● **What is needed**:
Could you report every line from the entries that includes the word "RESET"?

● **Given records**:
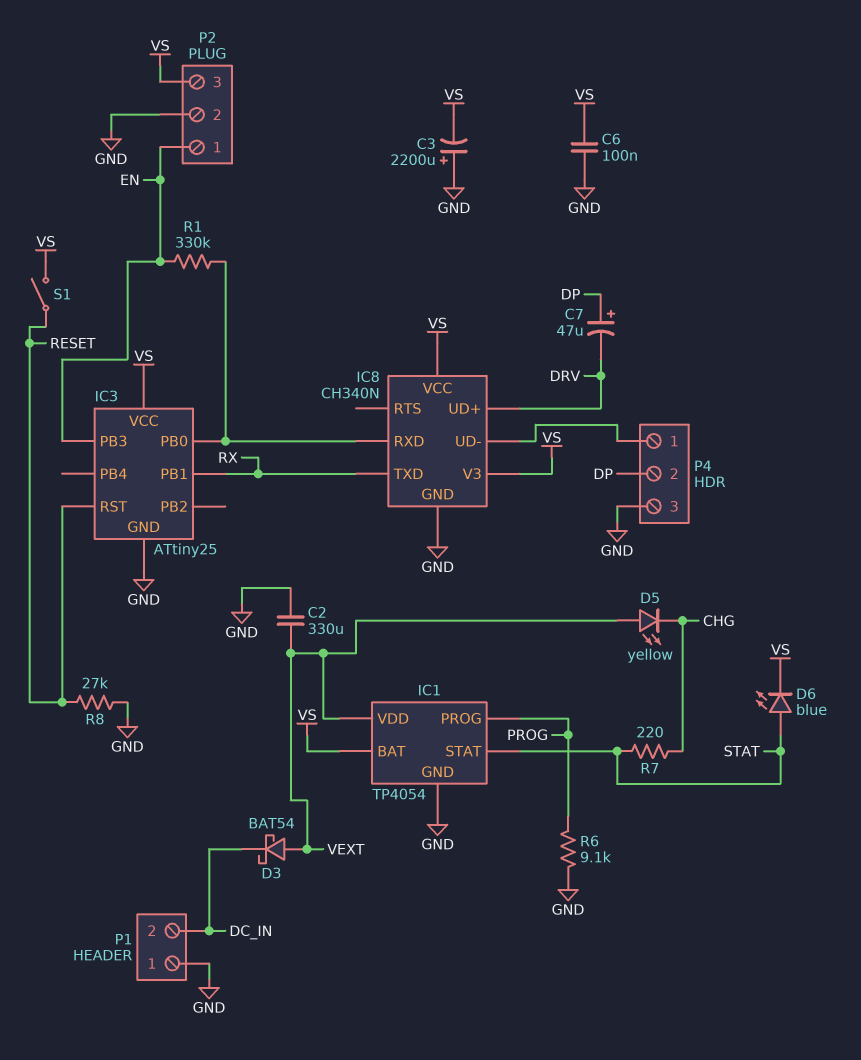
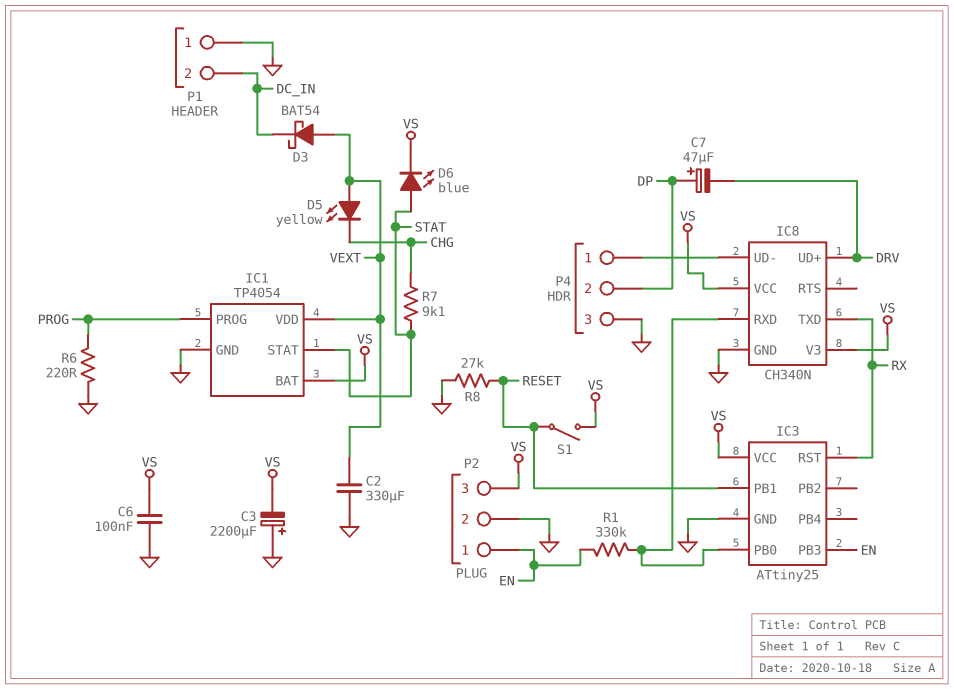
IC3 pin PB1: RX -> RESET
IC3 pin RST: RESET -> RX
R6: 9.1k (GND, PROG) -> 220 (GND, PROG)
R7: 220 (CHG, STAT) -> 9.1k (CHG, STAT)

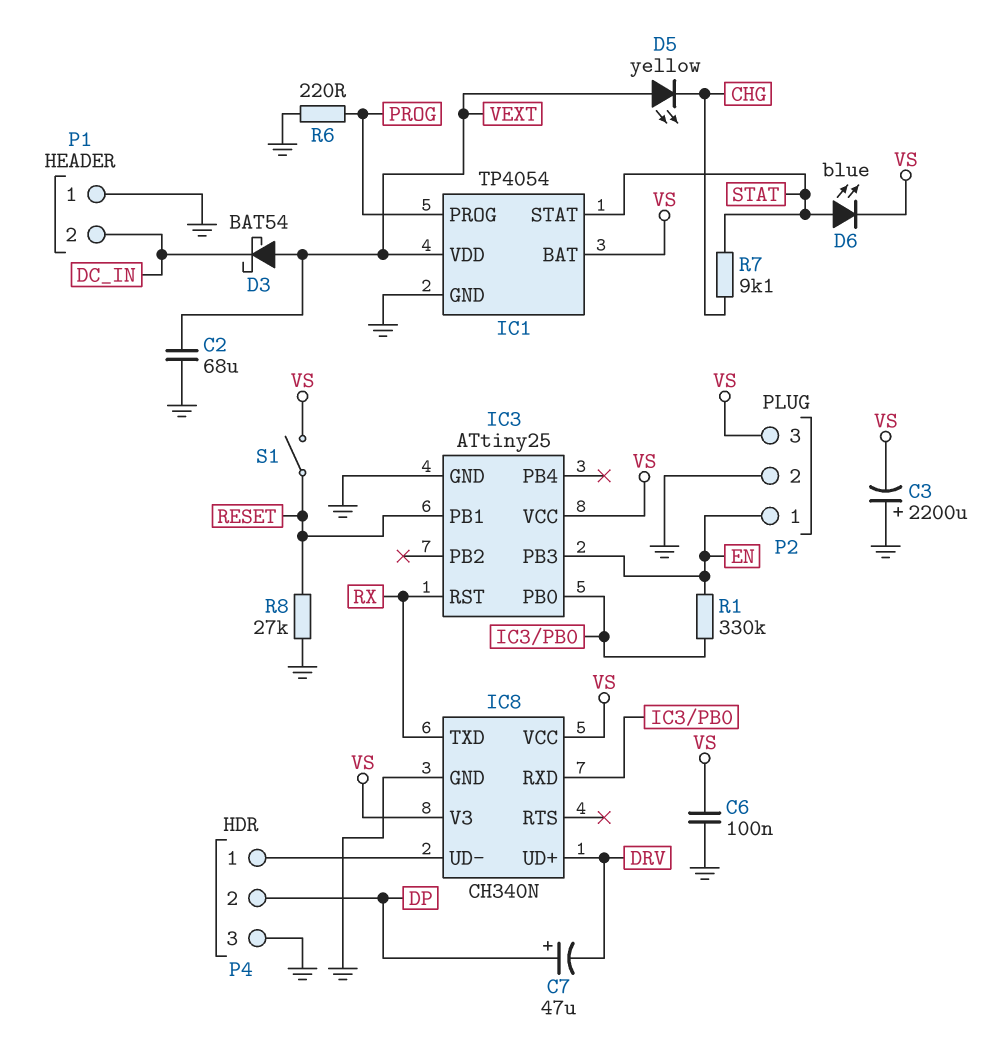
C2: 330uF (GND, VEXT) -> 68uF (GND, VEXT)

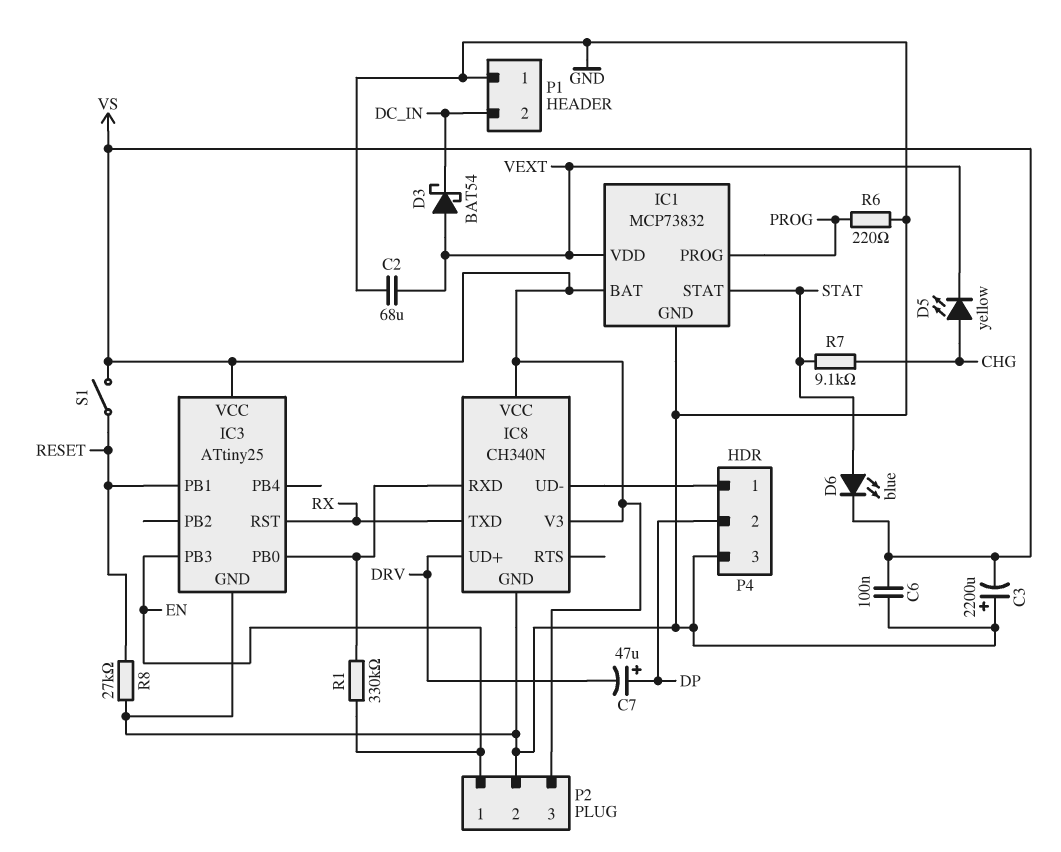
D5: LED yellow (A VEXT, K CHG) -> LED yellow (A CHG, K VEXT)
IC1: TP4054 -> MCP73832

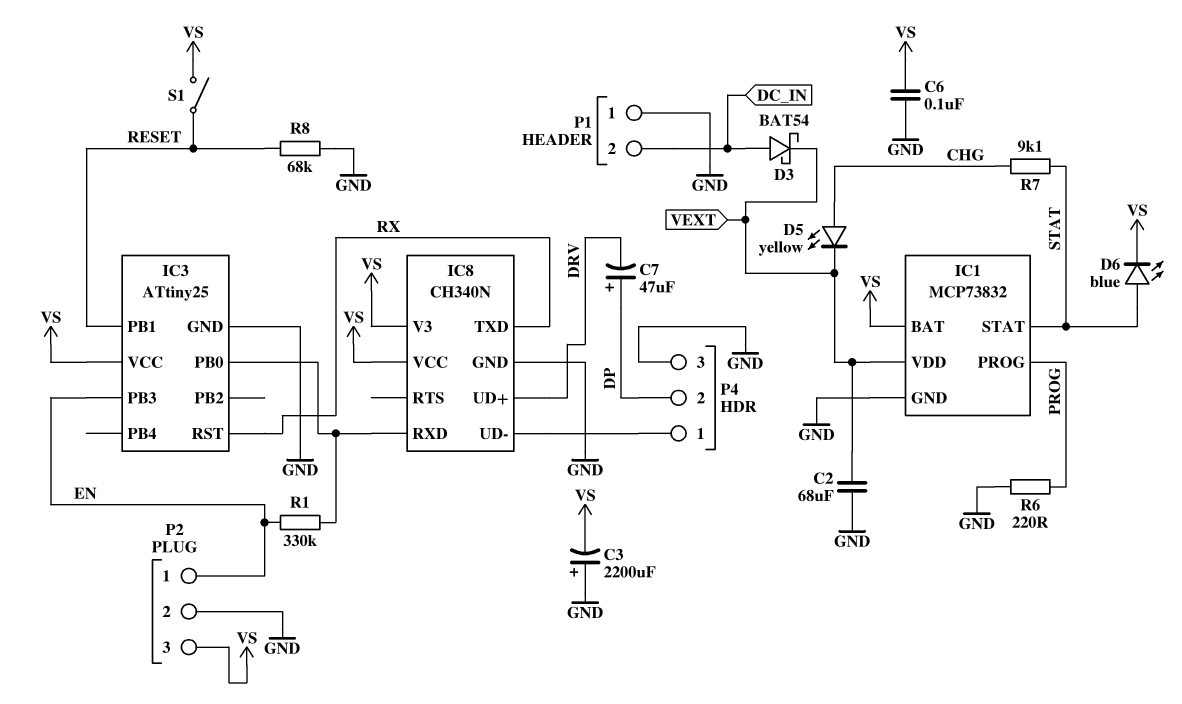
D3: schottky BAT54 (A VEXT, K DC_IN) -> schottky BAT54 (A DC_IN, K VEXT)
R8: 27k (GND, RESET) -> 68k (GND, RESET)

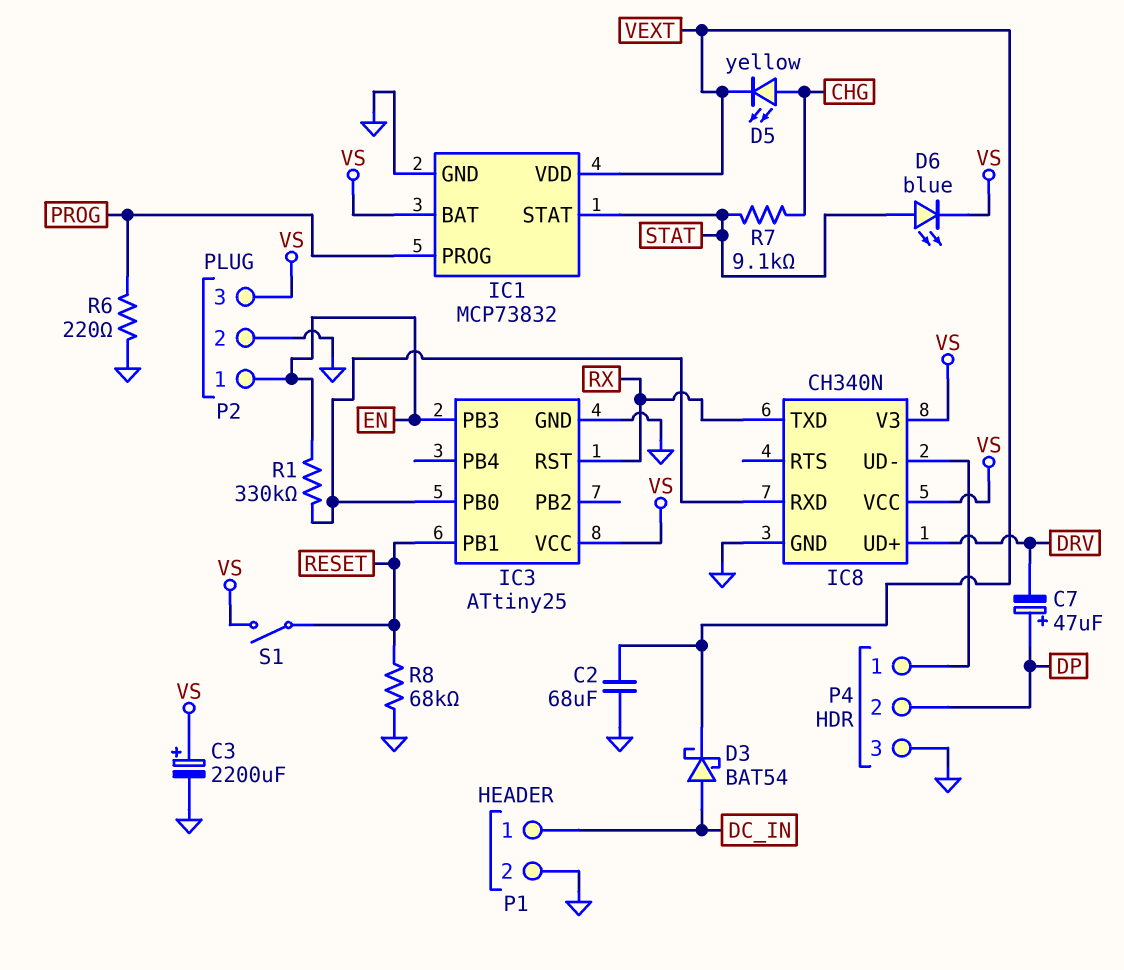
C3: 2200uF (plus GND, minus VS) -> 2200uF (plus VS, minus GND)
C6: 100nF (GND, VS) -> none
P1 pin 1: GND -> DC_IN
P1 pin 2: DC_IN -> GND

● **Response below**:
IC3 pin PB1: RX -> RESET
IC3 pin RST: RESET -> RX
R8: 27k (GND, RESET) -> 68k (GND, RESET)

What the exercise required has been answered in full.